* **Extracted data entries**:
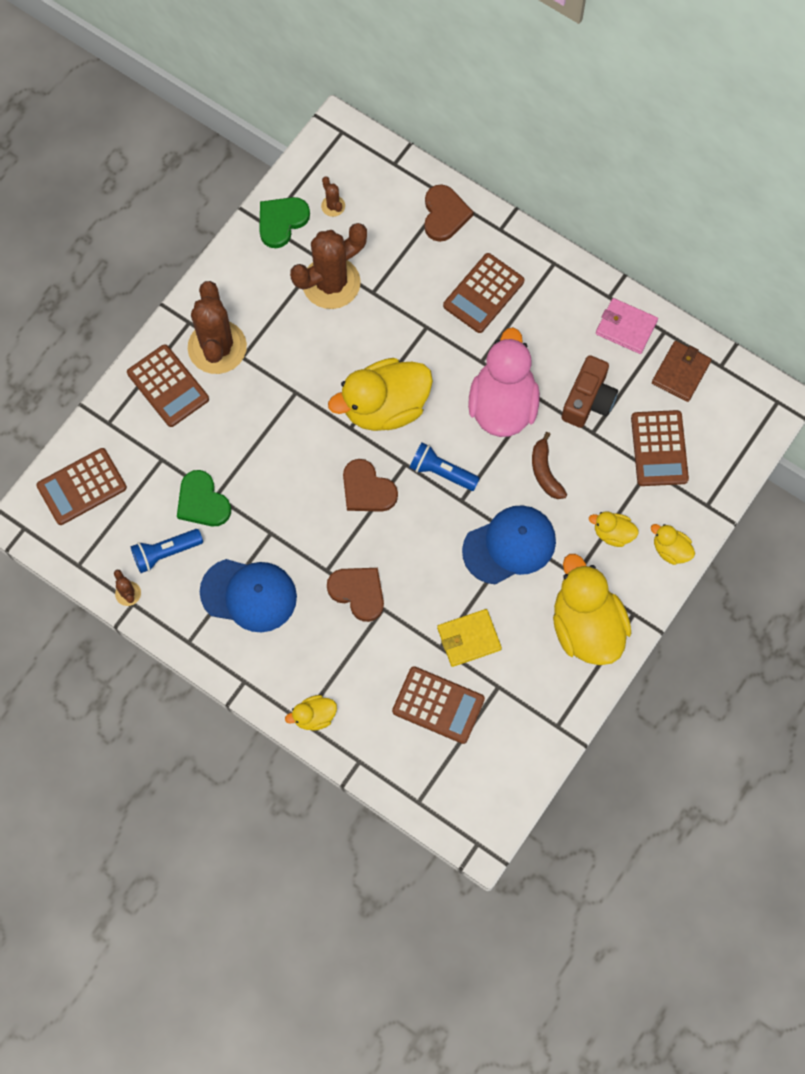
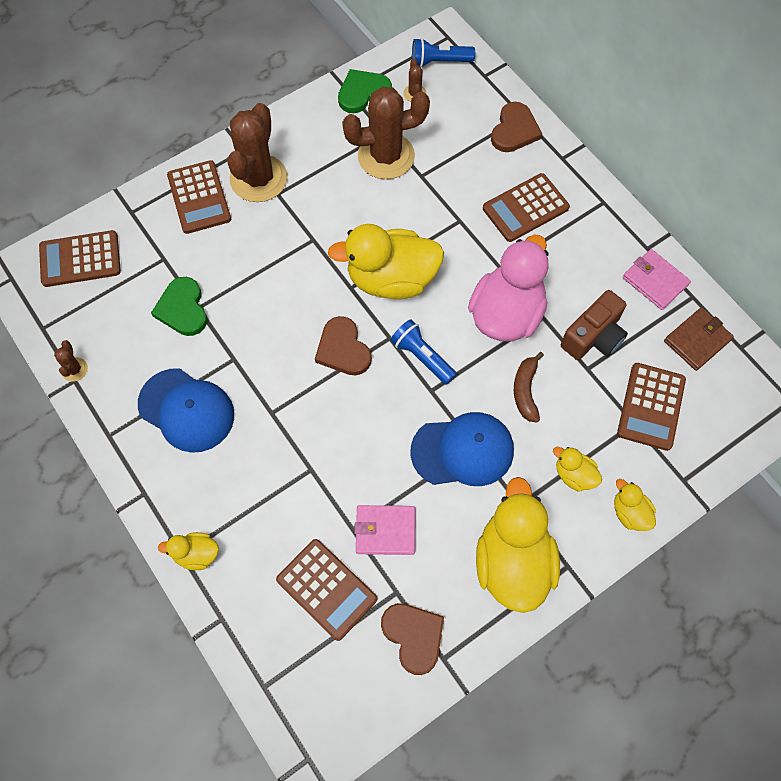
camera: 20 degrees right, 5 degrees down
(165, 553) = (127, 344): blue flashlight -> blue flashlight (439, 62)
(358, 592) = (293, 445): brown heart -> brown heart (413, 636)
(469, 638) = (385, 531): yellow wallet -> pink wallet

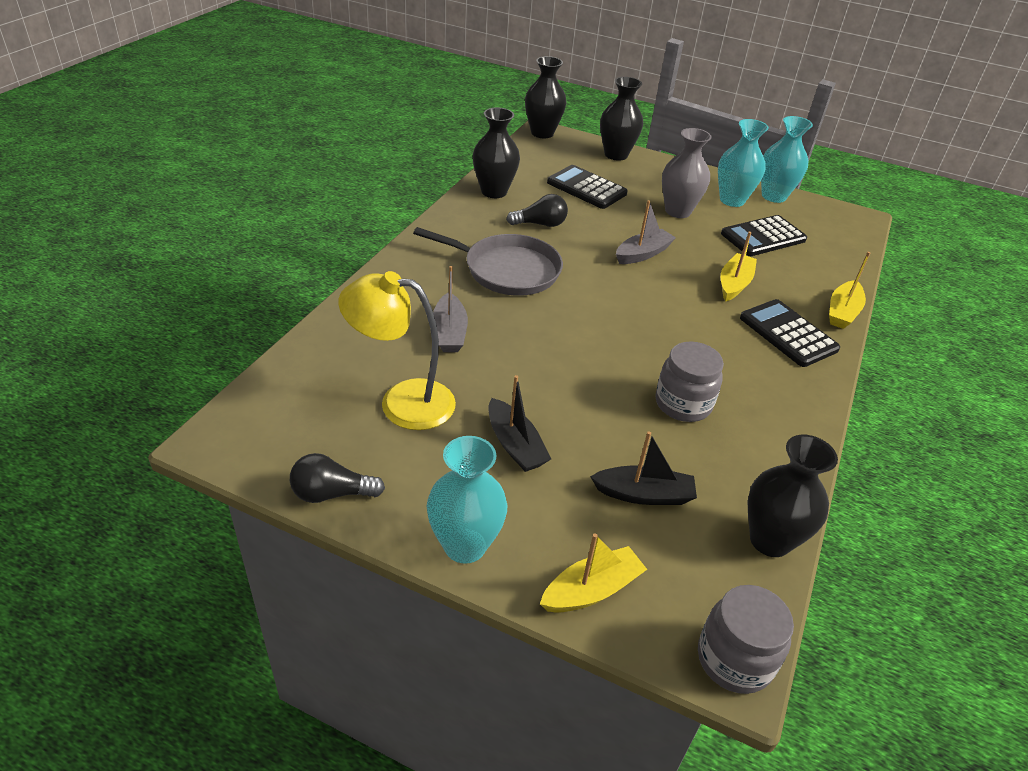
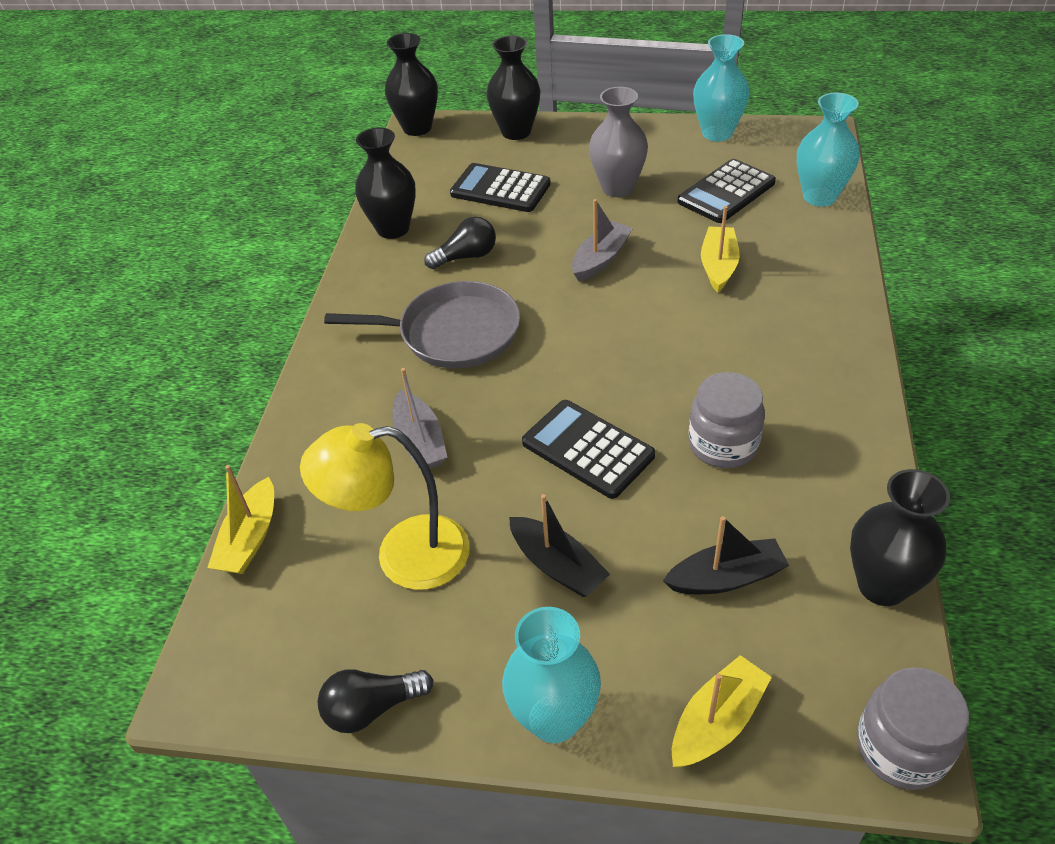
camera: 10 degrees left, 5 degrees up
(732, 200) = (673, 153): turquoise vase -> turquoise vase (819, 197)
(788, 334) = (801, 312): black calculator -> black calculator (587, 449)
(842, 312) = (849, 264): yellow boat -> yellow boat (250, 538)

* **ACTIVITY**:
The expected output is each entry given again word for word, with pictures dropped.

* **ANSWER BOX**:
camera: 20 degrees right, 5 degrees down
(165, 553) = (127, 344): blue flashlight -> blue flashlight (439, 62)
(358, 592) = (293, 445): brown heart -> brown heart (413, 636)
(469, 638) = (385, 531): yellow wallet -> pink wallet

camera: 10 degrees left, 5 degrees up
(732, 200) = (673, 153): turquoise vase -> turquoise vase (819, 197)
(788, 334) = (801, 312): black calculator -> black calculator (587, 449)
(842, 312) = (849, 264): yellow boat -> yellow boat (250, 538)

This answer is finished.